WORK INSTRUCTION:
Write the records out again, exactly.

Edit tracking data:
::::::

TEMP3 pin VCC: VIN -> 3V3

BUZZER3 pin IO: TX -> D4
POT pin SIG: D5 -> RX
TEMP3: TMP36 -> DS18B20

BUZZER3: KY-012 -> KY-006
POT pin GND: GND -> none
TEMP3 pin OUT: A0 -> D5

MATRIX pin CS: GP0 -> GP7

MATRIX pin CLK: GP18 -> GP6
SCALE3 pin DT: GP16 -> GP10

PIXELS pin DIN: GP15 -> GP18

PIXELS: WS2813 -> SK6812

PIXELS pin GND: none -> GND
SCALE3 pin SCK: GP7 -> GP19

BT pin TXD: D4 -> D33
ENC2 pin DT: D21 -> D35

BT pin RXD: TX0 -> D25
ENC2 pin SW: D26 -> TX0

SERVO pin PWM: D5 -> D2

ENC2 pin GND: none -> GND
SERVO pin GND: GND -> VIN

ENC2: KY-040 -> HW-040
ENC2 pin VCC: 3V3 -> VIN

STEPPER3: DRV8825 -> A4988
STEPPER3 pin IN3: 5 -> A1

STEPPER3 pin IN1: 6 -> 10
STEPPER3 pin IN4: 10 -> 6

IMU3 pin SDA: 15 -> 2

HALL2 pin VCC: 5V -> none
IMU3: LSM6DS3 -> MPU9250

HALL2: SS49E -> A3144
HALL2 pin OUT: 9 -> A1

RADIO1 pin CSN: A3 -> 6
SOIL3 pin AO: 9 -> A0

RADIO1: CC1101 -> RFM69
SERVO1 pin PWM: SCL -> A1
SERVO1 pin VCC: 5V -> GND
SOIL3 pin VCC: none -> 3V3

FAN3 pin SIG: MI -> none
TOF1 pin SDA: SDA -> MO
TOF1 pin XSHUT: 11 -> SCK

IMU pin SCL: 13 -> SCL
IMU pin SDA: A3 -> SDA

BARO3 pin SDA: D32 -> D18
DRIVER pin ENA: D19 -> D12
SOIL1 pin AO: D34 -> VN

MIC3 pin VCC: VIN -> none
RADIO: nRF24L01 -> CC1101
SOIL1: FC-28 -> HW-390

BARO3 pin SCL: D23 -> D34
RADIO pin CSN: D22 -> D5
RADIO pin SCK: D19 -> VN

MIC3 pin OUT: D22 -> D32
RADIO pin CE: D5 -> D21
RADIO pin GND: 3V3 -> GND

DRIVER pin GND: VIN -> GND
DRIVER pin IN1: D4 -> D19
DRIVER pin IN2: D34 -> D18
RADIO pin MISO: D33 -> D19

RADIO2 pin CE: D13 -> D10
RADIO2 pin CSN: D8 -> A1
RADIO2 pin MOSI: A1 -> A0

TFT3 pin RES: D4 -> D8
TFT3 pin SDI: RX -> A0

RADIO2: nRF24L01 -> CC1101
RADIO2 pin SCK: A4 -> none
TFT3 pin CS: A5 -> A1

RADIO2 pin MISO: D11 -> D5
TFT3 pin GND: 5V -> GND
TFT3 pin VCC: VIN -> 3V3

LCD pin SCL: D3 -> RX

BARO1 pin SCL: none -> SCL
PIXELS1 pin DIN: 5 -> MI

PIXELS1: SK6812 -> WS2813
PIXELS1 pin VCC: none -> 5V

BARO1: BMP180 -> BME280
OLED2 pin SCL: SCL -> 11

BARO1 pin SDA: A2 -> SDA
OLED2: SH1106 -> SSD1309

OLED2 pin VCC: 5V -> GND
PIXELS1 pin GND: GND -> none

::::::

SOLVED EXERCISE:
TEMP3 pin VCC: VIN -> 3V3

BUZZER3 pin IO: TX -> D4
POT pin SIG: D5 -> RX
TEMP3: TMP36 -> DS18B20

BUZZER3: KY-012 -> KY-006
POT pin GND: GND -> none
TEMP3 pin OUT: A0 -> D5

MATRIX pin CS: GP0 -> GP7

MATRIX pin CLK: GP18 -> GP6
SCALE3 pin DT: GP16 -> GP10

PIXELS pin DIN: GP15 -> GP18

PIXELS: WS2813 -> SK6812

PIXELS pin GND: none -> GND
SCALE3 pin SCK: GP7 -> GP19

BT pin TXD: D4 -> D33
ENC2 pin DT: D21 -> D35

BT pin RXD: TX0 -> D25
ENC2 pin SW: D26 -> TX0

SERVO pin PWM: D5 -> D2

ENC2 pin GND: none -> GND
SERVO pin GND: GND -> VIN

ENC2: KY-040 -> HW-040
ENC2 pin VCC: 3V3 -> VIN

STEPPER3: DRV8825 -> A4988
STEPPER3 pin IN3: 5 -> A1

STEPPER3 pin IN1: 6 -> 10
STEPPER3 pin IN4: 10 -> 6

IMU3 pin SDA: 15 -> 2

HALL2 pin VCC: 5V -> none
IMU3: LSM6DS3 -> MPU9250

HALL2: SS49E -> A3144
HALL2 pin OUT: 9 -> A1

RADIO1 pin CSN: A3 -> 6
SOIL3 pin AO: 9 -> A0

RADIO1: CC1101 -> RFM69
SERVO1 pin PWM: SCL -> A1
SERVO1 pin VCC: 5V -> GND
SOIL3 pin VCC: none -> 3V3

FAN3 pin SIG: MI -> none
TOF1 pin SDA: SDA -> MO
TOF1 pin XSHUT: 11 -> SCK

IMU pin SCL: 13 -> SCL
IMU pin SDA: A3 -> SDA

BARO3 pin SDA: D32 -> D18
DRIVER pin ENA: D19 -> D12
SOIL1 pin AO: D34 -> VN

MIC3 pin VCC: VIN -> none
RADIO: nRF24L01 -> CC1101
SOIL1: FC-28 -> HW-390

BARO3 pin SCL: D23 -> D34
RADIO pin CSN: D22 -> D5
RADIO pin SCK: D19 -> VN

MIC3 pin OUT: D22 -> D32
RADIO pin CE: D5 -> D21
RADIO pin GND: 3V3 -> GND

DRIVER pin GND: VIN -> GND
DRIVER pin IN1: D4 -> D19
DRIVER pin IN2: D34 -> D18
RADIO pin MISO: D33 -> D19

RADIO2 pin CE: D13 -> D10
RADIO2 pin CSN: D8 -> A1
RADIO2 pin MOSI: A1 -> A0

TFT3 pin RES: D4 -> D8
TFT3 pin SDI: RX -> A0

RADIO2: nRF24L01 -> CC1101
RADIO2 pin SCK: A4 -> none
TFT3 pin CS: A5 -> A1

RADIO2 pin MISO: D11 -> D5
TFT3 pin GND: 5V -> GND
TFT3 pin VCC: VIN -> 3V3

LCD pin SCL: D3 -> RX

BARO1 pin SCL: none -> SCL
PIXELS1 pin DIN: 5 -> MI

PIXELS1: SK6812 -> WS2813
PIXELS1 pin VCC: none -> 5V

BARO1: BMP180 -> BME280
OLED2 pin SCL: SCL -> 11

BARO1 pin SDA: A2 -> SDA
OLED2: SH1106 -> SSD1309

OLED2 pin VCC: 5V -> GND
PIXELS1 pin GND: GND -> none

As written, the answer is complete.